===== DATA PROVIDED =====

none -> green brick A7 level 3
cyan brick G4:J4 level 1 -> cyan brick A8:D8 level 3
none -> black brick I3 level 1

=====
===== DATA PROVIDED =====

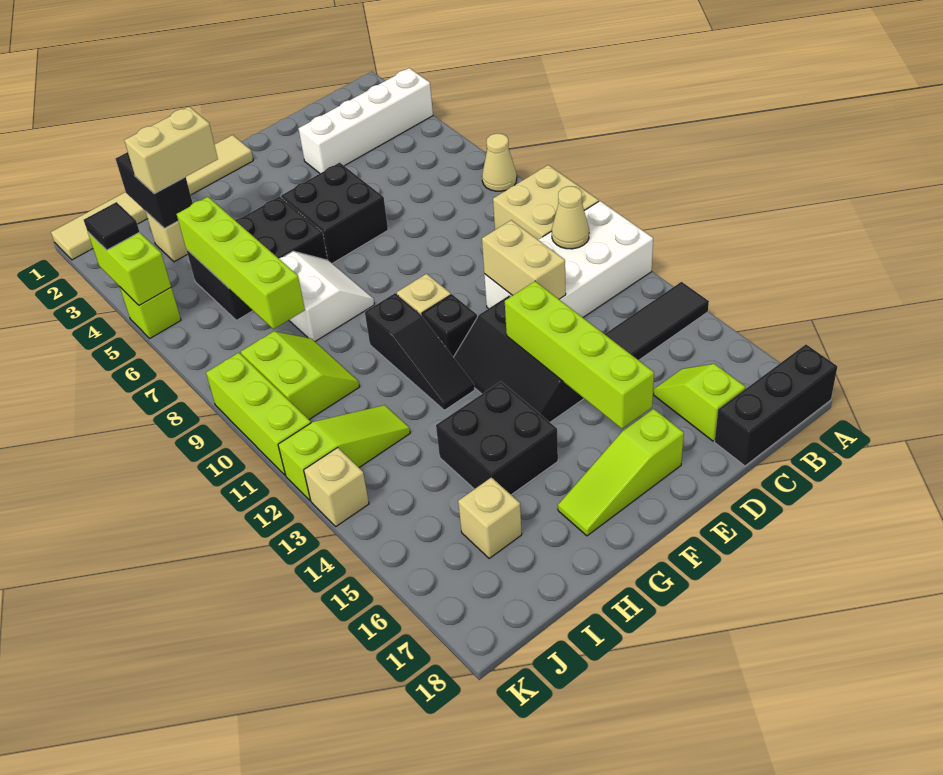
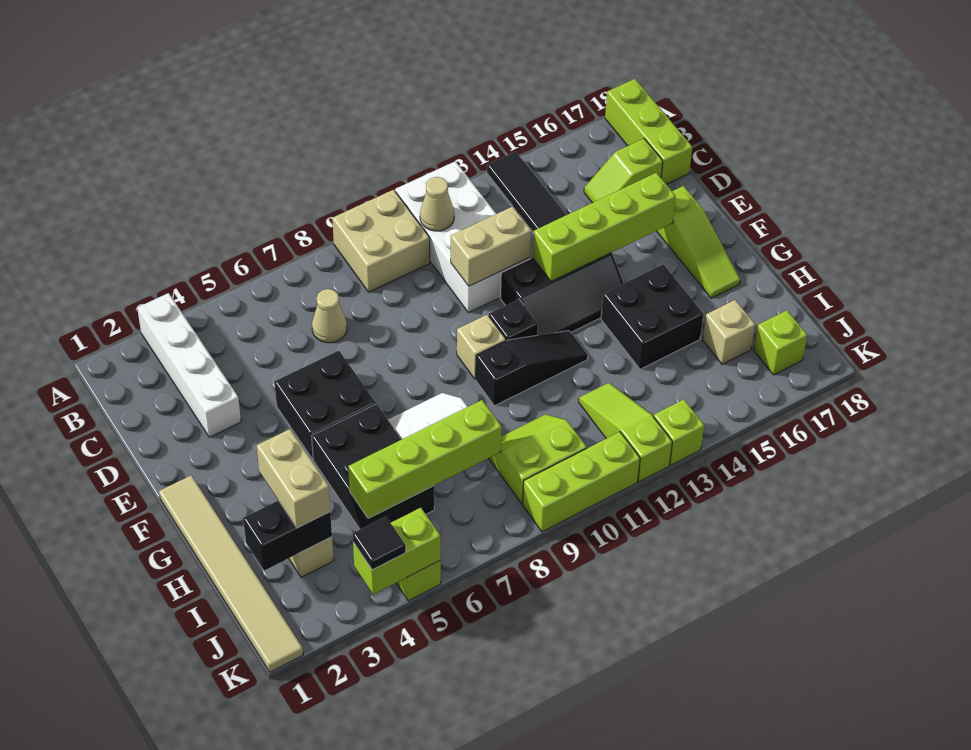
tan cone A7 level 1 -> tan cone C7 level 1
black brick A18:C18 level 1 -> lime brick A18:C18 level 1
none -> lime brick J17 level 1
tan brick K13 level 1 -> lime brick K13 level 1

=====

(TASK REQUIREMENTS) Please find the lines in the data that contain the word "brick" and copy them.

(WRITTEN REPLY)
none -> green brick A7 level 3
cyan brick G4:J4 level 1 -> cyan brick A8:D8 level 3
none -> black brick I3 level 1
black brick A18:C18 level 1 -> lime brick A18:C18 level 1
none -> lime brick J17 level 1
tan brick K13 level 1 -> lime brick K13 level 1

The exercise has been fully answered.